## Aim of the task
Before writing anything, find the line that contains "(381, 414) = (554, 294): purple", then retype the entries below exactly from their first line through that one, without pictures.

## Data provided
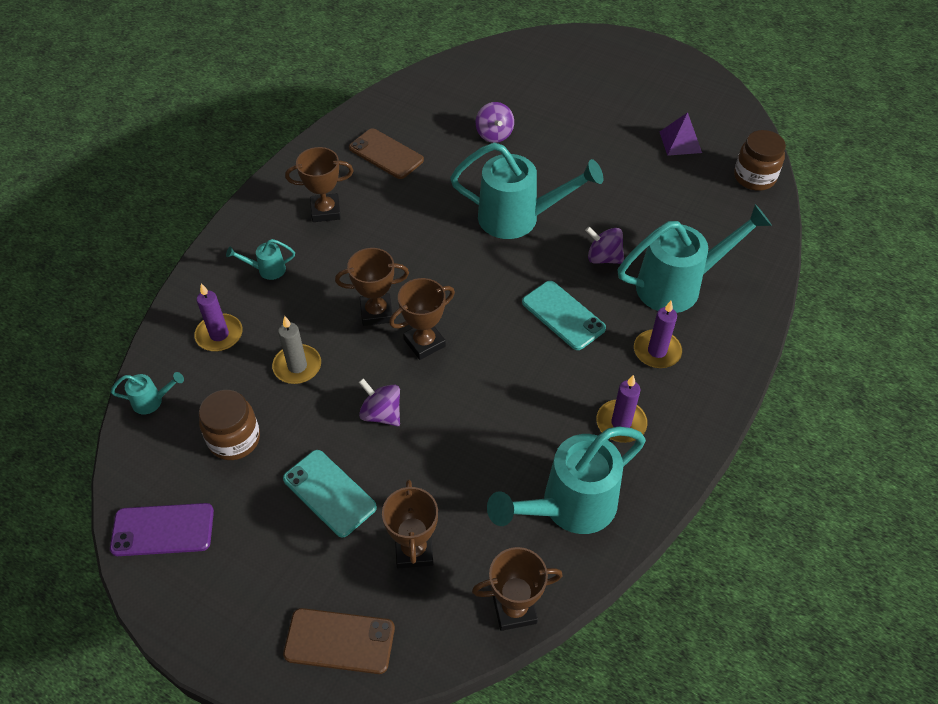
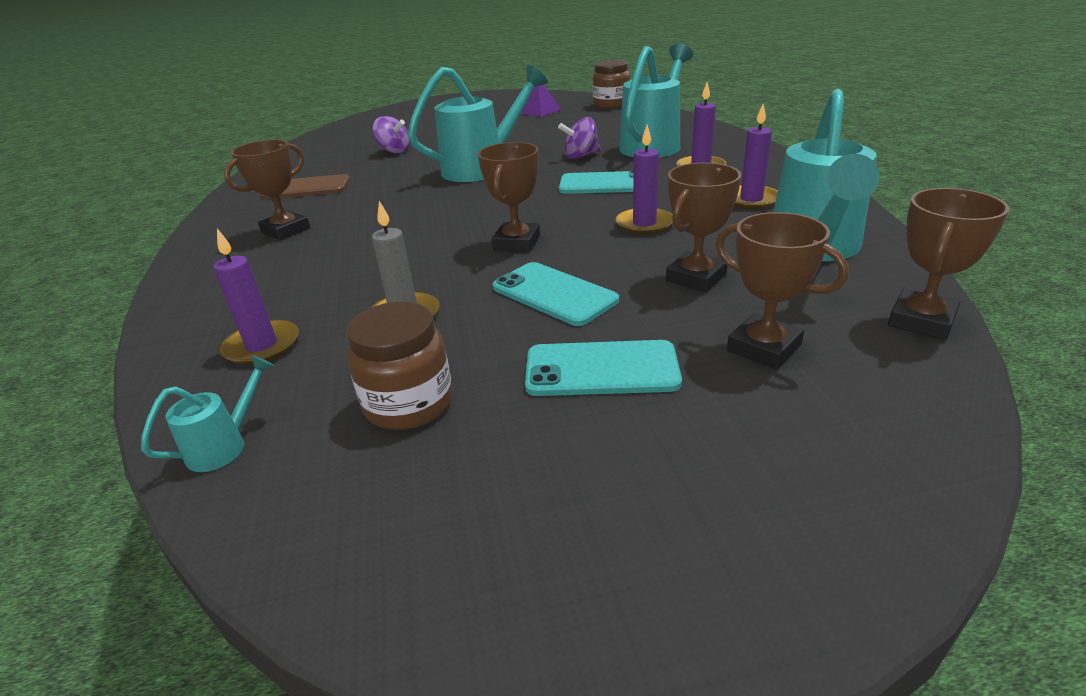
camera: 40 degrees left, 20 degrees down
(163, 530) = (428, 557): purple phone -> none
(267, 270) = (265, 283): turquoise watering can -> none
(339, 641) = (851, 468): brown phone -> none
(376, 312) = (438, 250): brown trophy -> brown trophy (696, 278)
(381, 414) = (554, 294): purple spinning top -> turquoise phone
(517, 389) = (644, 224): none -> purple candle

## Task output
camera: 40 degrees left, 20 degrees down
(163, 530) = (428, 557): purple phone -> none
(267, 270) = (265, 283): turquoise watering can -> none
(339, 641) = (851, 468): brown phone -> none
(376, 312) = (438, 250): brown trophy -> brown trophy (696, 278)
(381, 414) = (554, 294): purple spinning top -> turquoise phone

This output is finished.